Assignment> For the data below, report the number of lines that contain the string "brown" and nothing else.
Segment Open
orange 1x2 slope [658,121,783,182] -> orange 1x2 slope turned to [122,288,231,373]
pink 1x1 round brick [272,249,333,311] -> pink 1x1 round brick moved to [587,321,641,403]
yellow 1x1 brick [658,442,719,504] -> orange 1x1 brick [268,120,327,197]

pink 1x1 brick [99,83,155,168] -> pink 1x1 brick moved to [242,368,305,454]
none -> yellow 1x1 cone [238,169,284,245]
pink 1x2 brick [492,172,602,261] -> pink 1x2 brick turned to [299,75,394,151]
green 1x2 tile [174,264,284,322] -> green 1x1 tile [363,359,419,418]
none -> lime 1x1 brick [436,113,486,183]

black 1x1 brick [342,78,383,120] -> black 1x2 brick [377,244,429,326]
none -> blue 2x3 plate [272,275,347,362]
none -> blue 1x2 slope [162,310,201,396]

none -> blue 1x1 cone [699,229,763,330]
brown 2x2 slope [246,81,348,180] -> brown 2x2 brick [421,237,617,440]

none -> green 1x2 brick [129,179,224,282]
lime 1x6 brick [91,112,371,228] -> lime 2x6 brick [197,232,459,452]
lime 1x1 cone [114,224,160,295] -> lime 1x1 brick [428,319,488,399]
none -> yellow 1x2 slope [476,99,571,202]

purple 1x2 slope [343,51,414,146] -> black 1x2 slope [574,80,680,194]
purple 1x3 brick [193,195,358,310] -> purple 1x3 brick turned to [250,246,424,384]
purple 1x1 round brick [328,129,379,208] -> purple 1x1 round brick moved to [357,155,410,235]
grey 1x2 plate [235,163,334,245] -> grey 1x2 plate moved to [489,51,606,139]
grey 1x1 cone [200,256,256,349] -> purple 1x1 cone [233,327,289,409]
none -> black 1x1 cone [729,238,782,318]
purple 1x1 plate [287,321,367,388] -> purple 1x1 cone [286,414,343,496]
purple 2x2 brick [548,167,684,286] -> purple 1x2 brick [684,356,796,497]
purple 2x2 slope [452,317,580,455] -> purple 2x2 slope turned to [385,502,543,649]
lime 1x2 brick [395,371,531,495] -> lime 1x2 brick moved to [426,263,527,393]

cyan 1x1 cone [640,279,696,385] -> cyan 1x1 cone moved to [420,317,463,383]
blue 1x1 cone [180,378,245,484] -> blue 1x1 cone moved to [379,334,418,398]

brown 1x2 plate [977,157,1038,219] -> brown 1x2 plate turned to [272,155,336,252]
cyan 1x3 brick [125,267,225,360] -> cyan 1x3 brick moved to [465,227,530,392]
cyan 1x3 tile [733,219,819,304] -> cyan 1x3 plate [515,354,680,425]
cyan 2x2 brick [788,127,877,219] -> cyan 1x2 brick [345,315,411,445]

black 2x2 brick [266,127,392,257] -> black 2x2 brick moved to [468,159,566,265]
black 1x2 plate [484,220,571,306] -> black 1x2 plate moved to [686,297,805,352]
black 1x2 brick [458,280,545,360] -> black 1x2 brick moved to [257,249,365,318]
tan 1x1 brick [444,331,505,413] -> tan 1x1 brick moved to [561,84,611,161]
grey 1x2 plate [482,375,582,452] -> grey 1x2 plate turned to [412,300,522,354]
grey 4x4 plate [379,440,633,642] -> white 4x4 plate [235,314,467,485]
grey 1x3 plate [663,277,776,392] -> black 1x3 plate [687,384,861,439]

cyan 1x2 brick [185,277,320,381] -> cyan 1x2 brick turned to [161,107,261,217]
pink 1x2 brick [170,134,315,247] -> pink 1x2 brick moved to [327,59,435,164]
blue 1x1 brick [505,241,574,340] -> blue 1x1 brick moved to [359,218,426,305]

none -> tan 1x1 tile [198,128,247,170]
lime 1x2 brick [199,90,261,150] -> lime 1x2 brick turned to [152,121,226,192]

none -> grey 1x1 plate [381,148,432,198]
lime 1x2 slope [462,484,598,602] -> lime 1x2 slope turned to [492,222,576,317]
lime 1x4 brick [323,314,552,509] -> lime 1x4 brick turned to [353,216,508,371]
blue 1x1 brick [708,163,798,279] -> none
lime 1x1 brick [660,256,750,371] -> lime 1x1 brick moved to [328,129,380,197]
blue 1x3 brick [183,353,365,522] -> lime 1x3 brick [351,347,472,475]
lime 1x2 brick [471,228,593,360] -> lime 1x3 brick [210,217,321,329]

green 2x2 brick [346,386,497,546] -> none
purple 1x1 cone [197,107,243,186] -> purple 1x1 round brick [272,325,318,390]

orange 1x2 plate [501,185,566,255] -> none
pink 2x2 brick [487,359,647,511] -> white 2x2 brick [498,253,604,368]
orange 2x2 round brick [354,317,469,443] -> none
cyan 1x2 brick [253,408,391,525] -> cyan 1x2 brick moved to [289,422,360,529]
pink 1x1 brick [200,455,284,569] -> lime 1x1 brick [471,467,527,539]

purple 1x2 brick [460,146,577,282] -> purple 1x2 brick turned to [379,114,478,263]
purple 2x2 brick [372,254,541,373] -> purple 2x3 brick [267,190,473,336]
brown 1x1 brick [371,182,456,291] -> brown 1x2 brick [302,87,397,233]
Segment Closed
Task solution> 3